_TASK_: Copy the lines of the entries below word for word, from the very start through the line with "gray triangle: rotated 28 degrees clockwise", including that line. Leave out the pictures.

_PROVIDED RECORDS_:

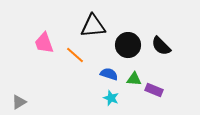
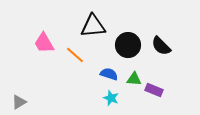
pink trapezoid: rotated 10 degrees counterclockwise
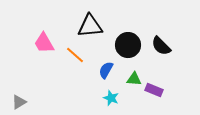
black triangle: moved 3 px left
blue semicircle: moved 3 px left, 4 px up; rotated 78 degrees counterclockwise
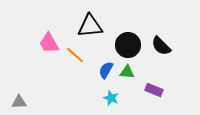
pink trapezoid: moved 5 px right
green triangle: moved 7 px left, 7 px up
gray triangle: rotated 28 degrees clockwise
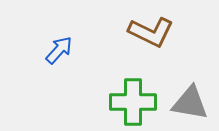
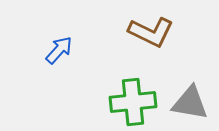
green cross: rotated 6 degrees counterclockwise
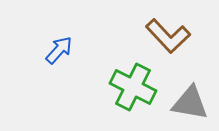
brown L-shape: moved 17 px right, 4 px down; rotated 21 degrees clockwise
green cross: moved 15 px up; rotated 33 degrees clockwise
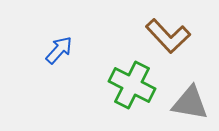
green cross: moved 1 px left, 2 px up
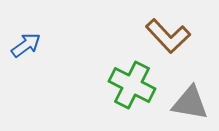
blue arrow: moved 33 px left, 5 px up; rotated 12 degrees clockwise
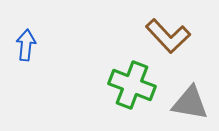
blue arrow: rotated 48 degrees counterclockwise
green cross: rotated 6 degrees counterclockwise
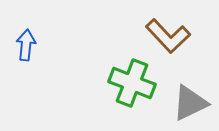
green cross: moved 2 px up
gray triangle: rotated 36 degrees counterclockwise
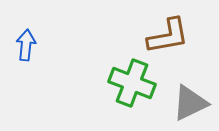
brown L-shape: rotated 57 degrees counterclockwise
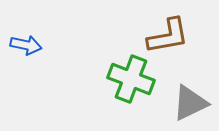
blue arrow: rotated 96 degrees clockwise
green cross: moved 1 px left, 4 px up
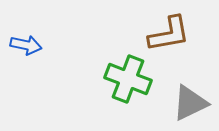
brown L-shape: moved 1 px right, 2 px up
green cross: moved 3 px left
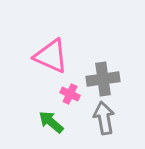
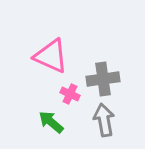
gray arrow: moved 2 px down
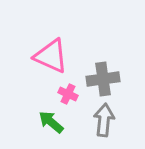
pink cross: moved 2 px left
gray arrow: rotated 16 degrees clockwise
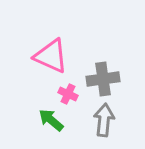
green arrow: moved 2 px up
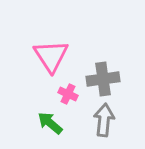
pink triangle: rotated 33 degrees clockwise
green arrow: moved 1 px left, 3 px down
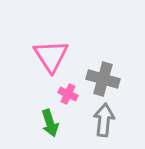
gray cross: rotated 24 degrees clockwise
green arrow: rotated 148 degrees counterclockwise
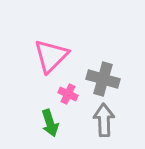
pink triangle: rotated 18 degrees clockwise
gray arrow: rotated 8 degrees counterclockwise
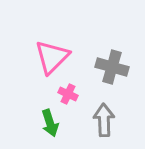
pink triangle: moved 1 px right, 1 px down
gray cross: moved 9 px right, 12 px up
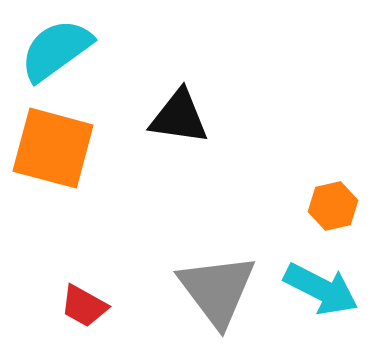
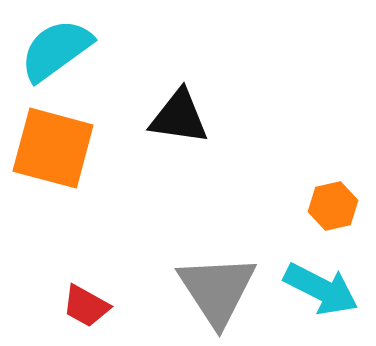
gray triangle: rotated 4 degrees clockwise
red trapezoid: moved 2 px right
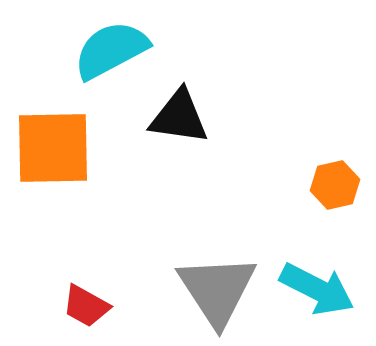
cyan semicircle: moved 55 px right; rotated 8 degrees clockwise
orange square: rotated 16 degrees counterclockwise
orange hexagon: moved 2 px right, 21 px up
cyan arrow: moved 4 px left
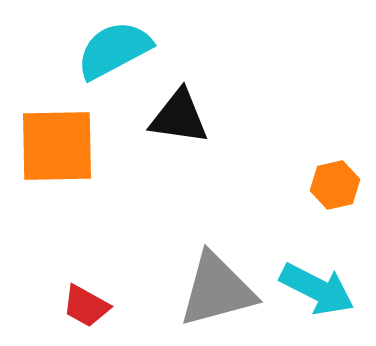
cyan semicircle: moved 3 px right
orange square: moved 4 px right, 2 px up
gray triangle: rotated 48 degrees clockwise
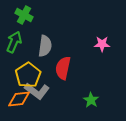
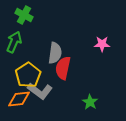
gray semicircle: moved 10 px right, 7 px down
gray L-shape: moved 3 px right
green star: moved 1 px left, 2 px down
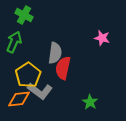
pink star: moved 6 px up; rotated 14 degrees clockwise
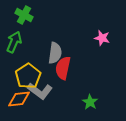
yellow pentagon: moved 1 px down
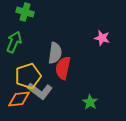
green cross: moved 1 px right, 3 px up; rotated 12 degrees counterclockwise
yellow pentagon: rotated 15 degrees clockwise
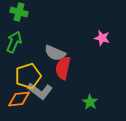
green cross: moved 6 px left
gray semicircle: rotated 105 degrees clockwise
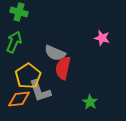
yellow pentagon: rotated 15 degrees counterclockwise
gray L-shape: rotated 35 degrees clockwise
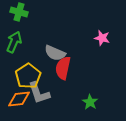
gray L-shape: moved 1 px left, 2 px down
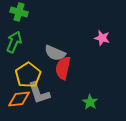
yellow pentagon: moved 1 px up
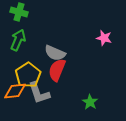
pink star: moved 2 px right
green arrow: moved 4 px right, 2 px up
red semicircle: moved 6 px left, 2 px down; rotated 10 degrees clockwise
orange diamond: moved 4 px left, 8 px up
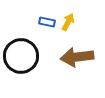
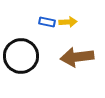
yellow arrow: rotated 60 degrees clockwise
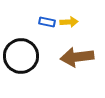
yellow arrow: moved 1 px right
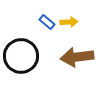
blue rectangle: rotated 28 degrees clockwise
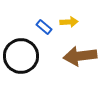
blue rectangle: moved 3 px left, 5 px down
brown arrow: moved 3 px right, 1 px up
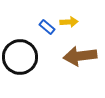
blue rectangle: moved 3 px right
black circle: moved 1 px left, 1 px down
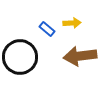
yellow arrow: moved 3 px right, 1 px down
blue rectangle: moved 2 px down
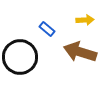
yellow arrow: moved 13 px right, 3 px up
brown arrow: moved 4 px up; rotated 24 degrees clockwise
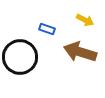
yellow arrow: rotated 30 degrees clockwise
blue rectangle: rotated 21 degrees counterclockwise
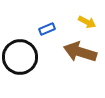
yellow arrow: moved 2 px right, 2 px down
blue rectangle: rotated 42 degrees counterclockwise
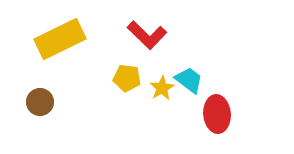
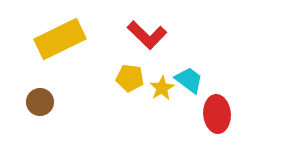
yellow pentagon: moved 3 px right
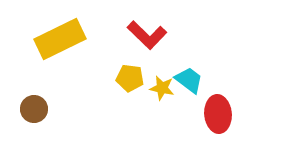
yellow star: rotated 30 degrees counterclockwise
brown circle: moved 6 px left, 7 px down
red ellipse: moved 1 px right
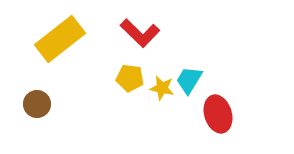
red L-shape: moved 7 px left, 2 px up
yellow rectangle: rotated 12 degrees counterclockwise
cyan trapezoid: rotated 96 degrees counterclockwise
brown circle: moved 3 px right, 5 px up
red ellipse: rotated 12 degrees counterclockwise
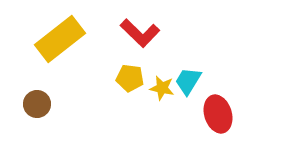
cyan trapezoid: moved 1 px left, 1 px down
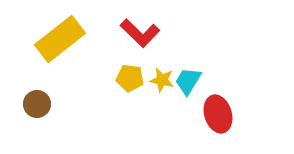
yellow star: moved 8 px up
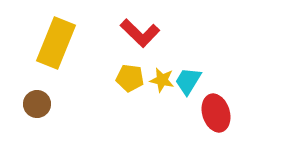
yellow rectangle: moved 4 px left, 4 px down; rotated 30 degrees counterclockwise
red ellipse: moved 2 px left, 1 px up
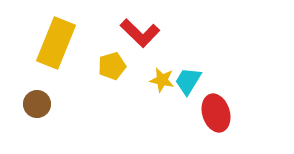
yellow pentagon: moved 18 px left, 12 px up; rotated 24 degrees counterclockwise
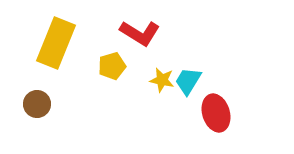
red L-shape: rotated 12 degrees counterclockwise
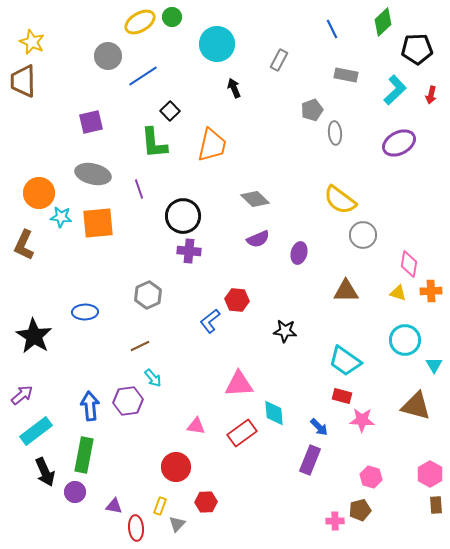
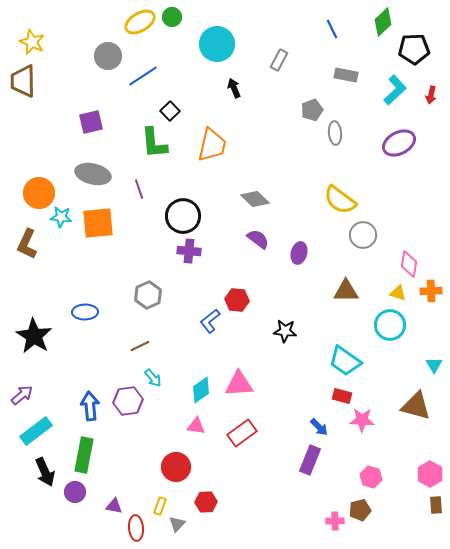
black pentagon at (417, 49): moved 3 px left
purple semicircle at (258, 239): rotated 120 degrees counterclockwise
brown L-shape at (24, 245): moved 3 px right, 1 px up
cyan circle at (405, 340): moved 15 px left, 15 px up
cyan diamond at (274, 413): moved 73 px left, 23 px up; rotated 60 degrees clockwise
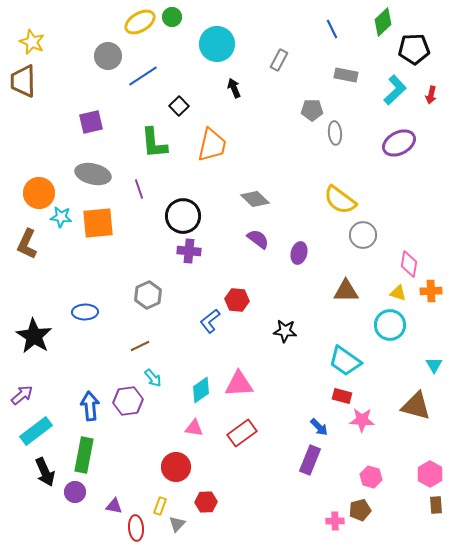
gray pentagon at (312, 110): rotated 20 degrees clockwise
black square at (170, 111): moved 9 px right, 5 px up
pink triangle at (196, 426): moved 2 px left, 2 px down
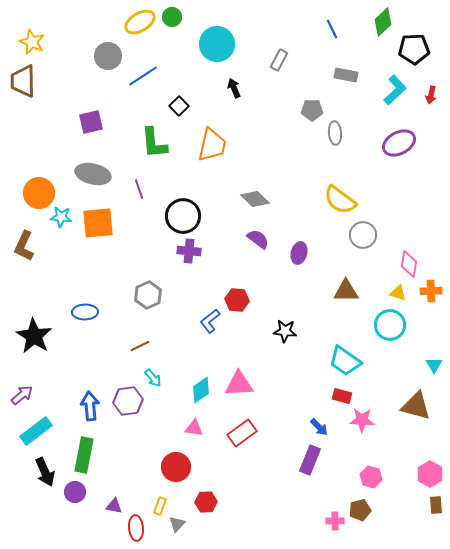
brown L-shape at (27, 244): moved 3 px left, 2 px down
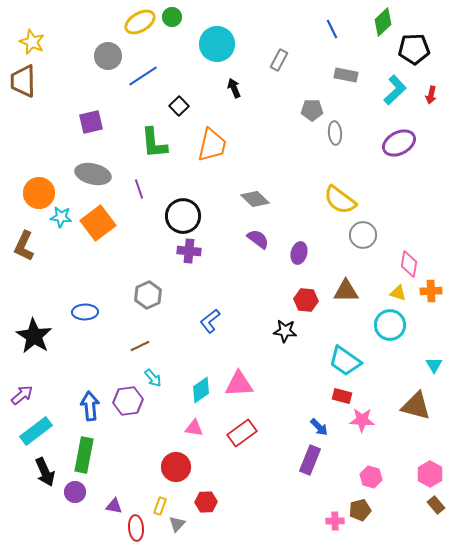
orange square at (98, 223): rotated 32 degrees counterclockwise
red hexagon at (237, 300): moved 69 px right
brown rectangle at (436, 505): rotated 36 degrees counterclockwise
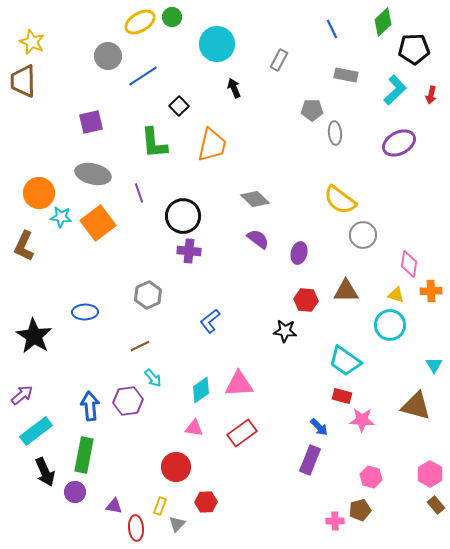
purple line at (139, 189): moved 4 px down
yellow triangle at (398, 293): moved 2 px left, 2 px down
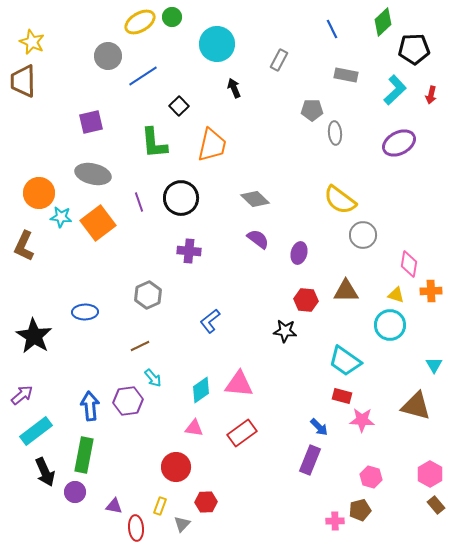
purple line at (139, 193): moved 9 px down
black circle at (183, 216): moved 2 px left, 18 px up
pink triangle at (239, 384): rotated 8 degrees clockwise
gray triangle at (177, 524): moved 5 px right
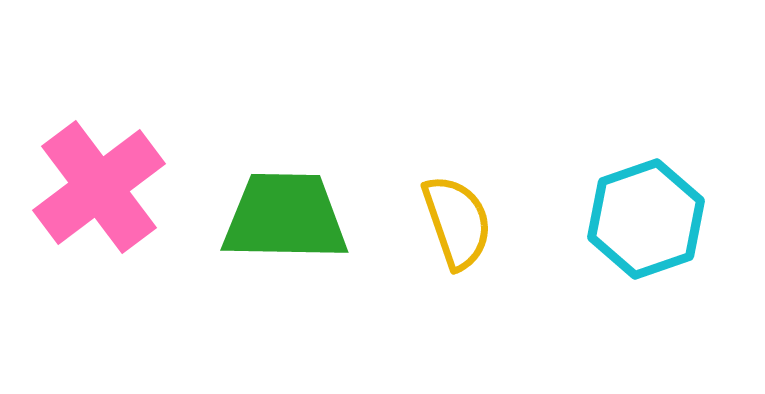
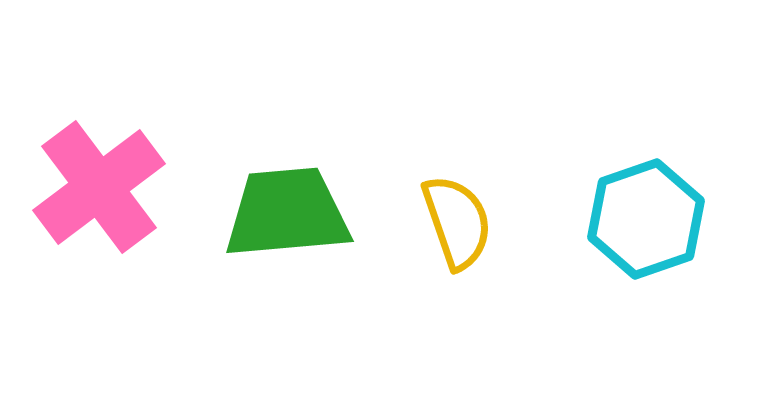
green trapezoid: moved 2 px right, 4 px up; rotated 6 degrees counterclockwise
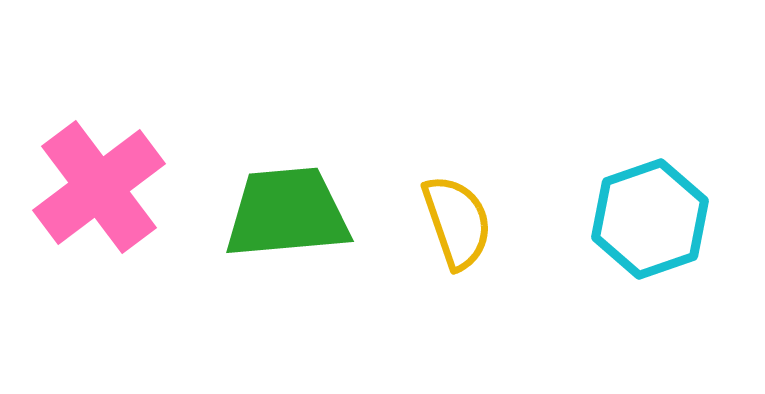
cyan hexagon: moved 4 px right
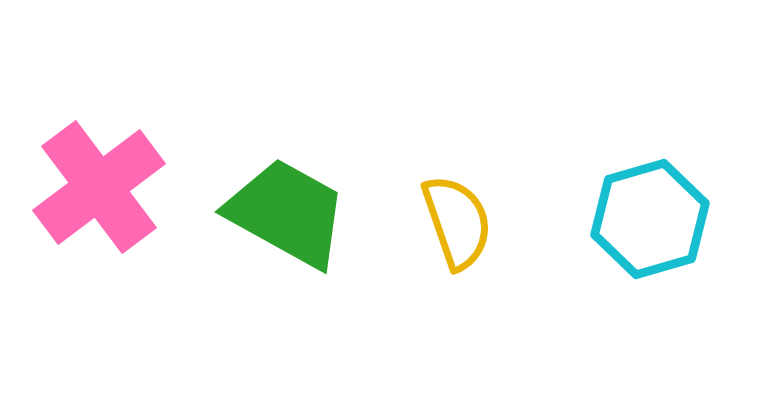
green trapezoid: rotated 34 degrees clockwise
cyan hexagon: rotated 3 degrees clockwise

_PROBLEM SOLUTION_:
pink trapezoid: rotated 10 degrees counterclockwise
black triangle: moved 3 px left
blue semicircle: moved 3 px left, 4 px up; rotated 78 degrees counterclockwise
pink trapezoid: moved 5 px right
green triangle: moved 7 px left, 7 px up
gray triangle: rotated 28 degrees clockwise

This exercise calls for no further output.